■ **PROBLEM DESCRIPTION**
Write out each record in full and exactly as given. Skip any pictures.

■ **INPUT DATA**
※
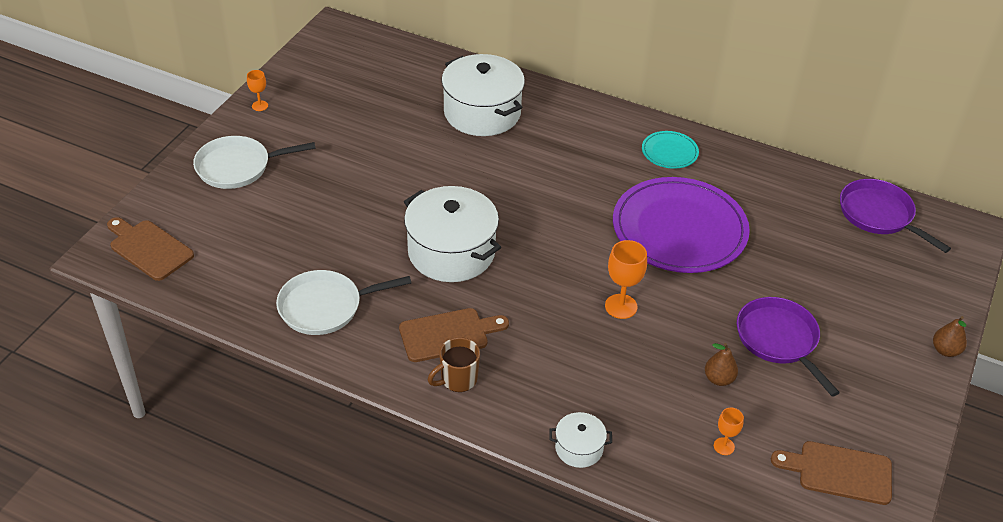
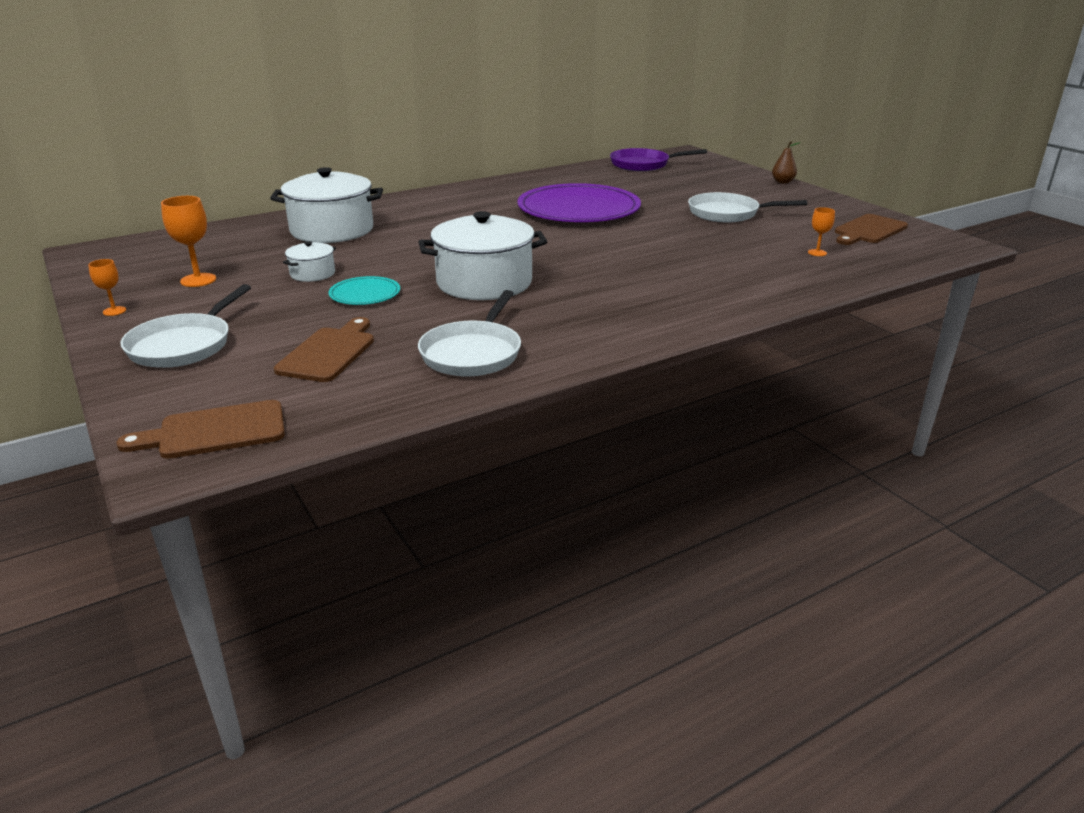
camera: 55 degrees left, 15 degrees down
brown cutting board [399,308,509,362] -> brown cutting board moved to [274,317,374,382]
brown mug [428,337,480,392] -> none
white pot [549,412,612,468] -> white pot moved to [283,241,336,282]
orange goblet [605,240,647,319] -> orange goblet moved to [161,196,216,287]
turquoise plate [642,131,699,169] -> turquoise plate moved to [328,276,400,305]
brown pear [705,343,738,386] -> none
purple pan [737,297,840,397] -> white pan [688,192,807,222]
※
■ **TASK OUTPUT**
camera: 55 degrees left, 15 degrees down
brown cutting board [399,308,509,362] -> brown cutting board moved to [274,317,374,382]
brown mug [428,337,480,392] -> none
white pot [549,412,612,468] -> white pot moved to [283,241,336,282]
orange goblet [605,240,647,319] -> orange goblet moved to [161,196,216,287]
turquoise plate [642,131,699,169] -> turquoise plate moved to [328,276,400,305]
brown pear [705,343,738,386] -> none
purple pan [737,297,840,397] -> white pan [688,192,807,222]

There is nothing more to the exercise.